++++ Information provided ++++

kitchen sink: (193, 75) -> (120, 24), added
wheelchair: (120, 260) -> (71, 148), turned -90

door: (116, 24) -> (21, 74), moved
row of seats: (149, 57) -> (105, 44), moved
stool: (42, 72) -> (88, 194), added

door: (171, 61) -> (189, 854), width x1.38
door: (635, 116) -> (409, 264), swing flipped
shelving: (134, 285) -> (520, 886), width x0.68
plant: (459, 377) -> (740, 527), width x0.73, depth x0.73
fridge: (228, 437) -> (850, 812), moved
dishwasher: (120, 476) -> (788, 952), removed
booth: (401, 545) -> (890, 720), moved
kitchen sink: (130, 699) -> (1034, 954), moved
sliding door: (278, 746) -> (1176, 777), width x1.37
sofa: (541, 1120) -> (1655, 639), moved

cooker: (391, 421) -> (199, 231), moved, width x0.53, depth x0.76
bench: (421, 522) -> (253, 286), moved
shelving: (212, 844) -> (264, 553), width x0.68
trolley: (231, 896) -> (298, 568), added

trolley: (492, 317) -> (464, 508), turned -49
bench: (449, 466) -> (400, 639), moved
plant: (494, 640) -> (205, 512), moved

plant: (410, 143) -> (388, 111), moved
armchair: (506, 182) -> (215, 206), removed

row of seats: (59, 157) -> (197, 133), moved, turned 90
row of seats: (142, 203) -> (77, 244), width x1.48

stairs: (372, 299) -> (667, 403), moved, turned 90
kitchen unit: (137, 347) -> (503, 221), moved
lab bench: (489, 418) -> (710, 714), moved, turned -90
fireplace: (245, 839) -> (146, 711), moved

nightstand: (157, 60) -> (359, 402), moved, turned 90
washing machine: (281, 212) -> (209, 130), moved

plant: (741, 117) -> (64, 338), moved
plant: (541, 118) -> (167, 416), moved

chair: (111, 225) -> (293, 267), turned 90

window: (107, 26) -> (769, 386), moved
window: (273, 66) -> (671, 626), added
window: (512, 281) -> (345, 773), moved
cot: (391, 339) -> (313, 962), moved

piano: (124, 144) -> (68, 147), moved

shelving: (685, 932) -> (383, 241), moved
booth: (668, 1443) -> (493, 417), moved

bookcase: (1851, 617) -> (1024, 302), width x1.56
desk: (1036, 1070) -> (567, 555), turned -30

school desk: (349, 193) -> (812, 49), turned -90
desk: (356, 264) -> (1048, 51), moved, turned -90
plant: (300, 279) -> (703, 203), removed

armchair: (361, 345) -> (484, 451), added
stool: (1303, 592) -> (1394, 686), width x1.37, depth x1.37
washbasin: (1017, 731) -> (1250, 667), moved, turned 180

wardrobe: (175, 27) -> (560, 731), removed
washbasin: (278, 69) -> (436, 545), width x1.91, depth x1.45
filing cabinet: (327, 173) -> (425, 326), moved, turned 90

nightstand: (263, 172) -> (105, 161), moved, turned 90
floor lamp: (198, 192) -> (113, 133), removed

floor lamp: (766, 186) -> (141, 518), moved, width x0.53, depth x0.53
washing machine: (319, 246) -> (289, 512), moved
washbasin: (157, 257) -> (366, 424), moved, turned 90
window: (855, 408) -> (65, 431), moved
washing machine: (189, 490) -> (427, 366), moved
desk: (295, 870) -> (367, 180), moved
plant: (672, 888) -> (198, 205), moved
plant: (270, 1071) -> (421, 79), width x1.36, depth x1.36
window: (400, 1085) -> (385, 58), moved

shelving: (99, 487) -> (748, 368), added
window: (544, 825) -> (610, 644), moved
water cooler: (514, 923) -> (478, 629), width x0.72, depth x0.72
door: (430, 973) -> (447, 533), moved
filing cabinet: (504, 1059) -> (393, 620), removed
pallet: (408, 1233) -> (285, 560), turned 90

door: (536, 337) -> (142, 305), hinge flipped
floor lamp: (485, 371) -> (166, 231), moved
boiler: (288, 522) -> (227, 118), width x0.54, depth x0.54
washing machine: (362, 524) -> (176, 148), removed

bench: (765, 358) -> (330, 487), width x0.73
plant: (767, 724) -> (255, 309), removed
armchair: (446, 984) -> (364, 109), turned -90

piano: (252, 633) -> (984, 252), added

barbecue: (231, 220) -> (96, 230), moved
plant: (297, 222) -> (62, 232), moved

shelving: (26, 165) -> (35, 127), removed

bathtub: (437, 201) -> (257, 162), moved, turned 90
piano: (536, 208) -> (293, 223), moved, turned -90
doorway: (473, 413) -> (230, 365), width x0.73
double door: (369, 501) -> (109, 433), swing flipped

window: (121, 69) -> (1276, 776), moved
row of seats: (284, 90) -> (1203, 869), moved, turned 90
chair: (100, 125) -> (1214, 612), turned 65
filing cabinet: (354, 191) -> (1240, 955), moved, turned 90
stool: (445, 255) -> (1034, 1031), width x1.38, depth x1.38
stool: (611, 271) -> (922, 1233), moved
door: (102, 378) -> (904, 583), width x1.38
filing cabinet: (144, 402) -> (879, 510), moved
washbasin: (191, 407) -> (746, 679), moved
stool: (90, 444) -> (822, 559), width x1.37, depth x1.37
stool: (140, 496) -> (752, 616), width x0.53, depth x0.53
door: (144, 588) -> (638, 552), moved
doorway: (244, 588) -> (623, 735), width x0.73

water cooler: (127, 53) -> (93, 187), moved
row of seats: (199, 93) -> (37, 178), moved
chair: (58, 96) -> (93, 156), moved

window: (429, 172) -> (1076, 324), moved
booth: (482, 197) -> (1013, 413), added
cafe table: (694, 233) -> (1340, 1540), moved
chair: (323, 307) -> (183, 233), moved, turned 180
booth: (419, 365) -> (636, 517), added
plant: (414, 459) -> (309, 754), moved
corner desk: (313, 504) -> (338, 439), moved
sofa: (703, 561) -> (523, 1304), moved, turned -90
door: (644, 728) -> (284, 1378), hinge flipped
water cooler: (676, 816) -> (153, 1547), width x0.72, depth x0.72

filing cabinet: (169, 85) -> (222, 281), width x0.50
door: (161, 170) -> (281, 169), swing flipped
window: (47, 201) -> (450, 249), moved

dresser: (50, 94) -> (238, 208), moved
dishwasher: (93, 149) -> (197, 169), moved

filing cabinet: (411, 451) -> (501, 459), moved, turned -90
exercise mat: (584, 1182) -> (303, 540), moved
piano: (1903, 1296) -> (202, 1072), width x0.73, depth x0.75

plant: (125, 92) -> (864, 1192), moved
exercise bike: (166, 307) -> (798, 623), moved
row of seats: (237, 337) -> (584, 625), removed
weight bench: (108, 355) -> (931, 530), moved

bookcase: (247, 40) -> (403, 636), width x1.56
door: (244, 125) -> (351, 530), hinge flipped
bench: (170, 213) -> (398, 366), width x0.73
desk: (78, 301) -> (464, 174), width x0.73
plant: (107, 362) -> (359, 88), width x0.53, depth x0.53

++++

• _What is expected_
Retype all the data verbatim.

• _Solution below_
kitchen sink: (193, 75) -> (120, 24), added
wheelchair: (120, 260) -> (71, 148), turned -90

door: (116, 24) -> (21, 74), moved
row of seats: (149, 57) -> (105, 44), moved
stool: (42, 72) -> (88, 194), added

door: (171, 61) -> (189, 854), width x1.38
door: (635, 116) -> (409, 264), swing flipped
shelving: (134, 285) -> (520, 886), width x0.68
plant: (459, 377) -> (740, 527), width x0.73, depth x0.73
fridge: (228, 437) -> (850, 812), moved
dishwasher: (120, 476) -> (788, 952), removed
booth: (401, 545) -> (890, 720), moved
kitchen sink: (130, 699) -> (1034, 954), moved
sliding door: (278, 746) -> (1176, 777), width x1.37
sofa: (541, 1120) -> (1655, 639), moved

cooker: (391, 421) -> (199, 231), moved, width x0.53, depth x0.76
bench: (421, 522) -> (253, 286), moved
shelving: (212, 844) -> (264, 553), width x0.68
trolley: (231, 896) -> (298, 568), added

trolley: (492, 317) -> (464, 508), turned -49
bench: (449, 466) -> (400, 639), moved
plant: (494, 640) -> (205, 512), moved

plant: (410, 143) -> (388, 111), moved
armchair: (506, 182) -> (215, 206), removed

row of seats: (59, 157) -> (197, 133), moved, turned 90
row of seats: (142, 203) -> (77, 244), width x1.48

stairs: (372, 299) -> (667, 403), moved, turned 90
kitchen unit: (137, 347) -> (503, 221), moved
lab bench: (489, 418) -> (710, 714), moved, turned -90
fireplace: (245, 839) -> (146, 711), moved

nightstand: (157, 60) -> (359, 402), moved, turned 90
washing machine: (281, 212) -> (209, 130), moved

plant: (741, 117) -> (64, 338), moved
plant: (541, 118) -> (167, 416), moved

chair: (111, 225) -> (293, 267), turned 90

window: (107, 26) -> (769, 386), moved
window: (273, 66) -> (671, 626), added
window: (512, 281) -> (345, 773), moved
cot: (391, 339) -> (313, 962), moved

piano: (124, 144) -> (68, 147), moved

shelving: (685, 932) -> (383, 241), moved
booth: (668, 1443) -> (493, 417), moved

bookcase: (1851, 617) -> (1024, 302), width x1.56
desk: (1036, 1070) -> (567, 555), turned -30

school desk: (349, 193) -> (812, 49), turned -90
desk: (356, 264) -> (1048, 51), moved, turned -90
plant: (300, 279) -> (703, 203), removed

armchair: (361, 345) -> (484, 451), added
stool: (1303, 592) -> (1394, 686), width x1.37, depth x1.37
washbasin: (1017, 731) -> (1250, 667), moved, turned 180

wardrobe: (175, 27) -> (560, 731), removed
washbasin: (278, 69) -> (436, 545), width x1.91, depth x1.45
filing cabinet: (327, 173) -> (425, 326), moved, turned 90

nightstand: (263, 172) -> (105, 161), moved, turned 90
floor lamp: (198, 192) -> (113, 133), removed

floor lamp: (766, 186) -> (141, 518), moved, width x0.53, depth x0.53
washing machine: (319, 246) -> (289, 512), moved
washbasin: (157, 257) -> (366, 424), moved, turned 90
window: (855, 408) -> (65, 431), moved
washing machine: (189, 490) -> (427, 366), moved
desk: (295, 870) -> (367, 180), moved
plant: (672, 888) -> (198, 205), moved
plant: (270, 1071) -> (421, 79), width x1.36, depth x1.36
window: (400, 1085) -> (385, 58), moved

shelving: (99, 487) -> (748, 368), added
window: (544, 825) -> (610, 644), moved
water cooler: (514, 923) -> (478, 629), width x0.72, depth x0.72
door: (430, 973) -> (447, 533), moved
filing cabinet: (504, 1059) -> (393, 620), removed
pallet: (408, 1233) -> (285, 560), turned 90

door: (536, 337) -> (142, 305), hinge flipped
floor lamp: (485, 371) -> (166, 231), moved
boiler: (288, 522) -> (227, 118), width x0.54, depth x0.54
washing machine: (362, 524) -> (176, 148), removed

bench: (765, 358) -> (330, 487), width x0.73
plant: (767, 724) -> (255, 309), removed
armchair: (446, 984) -> (364, 109), turned -90

piano: (252, 633) -> (984, 252), added

barbecue: (231, 220) -> (96, 230), moved
plant: (297, 222) -> (62, 232), moved

shelving: (26, 165) -> (35, 127), removed

bathtub: (437, 201) -> (257, 162), moved, turned 90
piano: (536, 208) -> (293, 223), moved, turned -90
doorway: (473, 413) -> (230, 365), width x0.73
double door: (369, 501) -> (109, 433), swing flipped

window: (121, 69) -> (1276, 776), moved
row of seats: (284, 90) -> (1203, 869), moved, turned 90
chair: (100, 125) -> (1214, 612), turned 65
filing cabinet: (354, 191) -> (1240, 955), moved, turned 90
stool: (445, 255) -> (1034, 1031), width x1.38, depth x1.38
stool: (611, 271) -> (922, 1233), moved
door: (102, 378) -> (904, 583), width x1.38
filing cabinet: (144, 402) -> (879, 510), moved
washbasin: (191, 407) -> (746, 679), moved
stool: (90, 444) -> (822, 559), width x1.37, depth x1.37
stool: (140, 496) -> (752, 616), width x0.53, depth x0.53
door: (144, 588) -> (638, 552), moved
doorway: (244, 588) -> (623, 735), width x0.73

water cooler: (127, 53) -> (93, 187), moved
row of seats: (199, 93) -> (37, 178), moved
chair: (58, 96) -> (93, 156), moved

window: (429, 172) -> (1076, 324), moved
booth: (482, 197) -> (1013, 413), added
cafe table: (694, 233) -> (1340, 1540), moved
chair: (323, 307) -> (183, 233), moved, turned 180
booth: (419, 365) -> (636, 517), added
plant: (414, 459) -> (309, 754), moved
corner desk: (313, 504) -> (338, 439), moved
sofa: (703, 561) -> (523, 1304), moved, turned -90
door: (644, 728) -> (284, 1378), hinge flipped
water cooler: (676, 816) -> (153, 1547), width x0.72, depth x0.72

filing cabinet: (169, 85) -> (222, 281), width x0.50
door: (161, 170) -> (281, 169), swing flipped
window: (47, 201) -> (450, 249), moved

dresser: (50, 94) -> (238, 208), moved
dishwasher: (93, 149) -> (197, 169), moved

filing cabinet: (411, 451) -> (501, 459), moved, turned -90
exercise mat: (584, 1182) -> (303, 540), moved
piano: (1903, 1296) -> (202, 1072), width x0.73, depth x0.75

plant: (125, 92) -> (864, 1192), moved
exercise bike: (166, 307) -> (798, 623), moved
row of seats: (237, 337) -> (584, 625), removed
weight bench: (108, 355) -> (931, 530), moved

bookcase: (247, 40) -> (403, 636), width x1.56
door: (244, 125) -> (351, 530), hinge flipped
bench: (170, 213) -> (398, 366), width x0.73
desk: (78, 301) -> (464, 174), width x0.73
plant: (107, 362) -> (359, 88), width x0.53, depth x0.53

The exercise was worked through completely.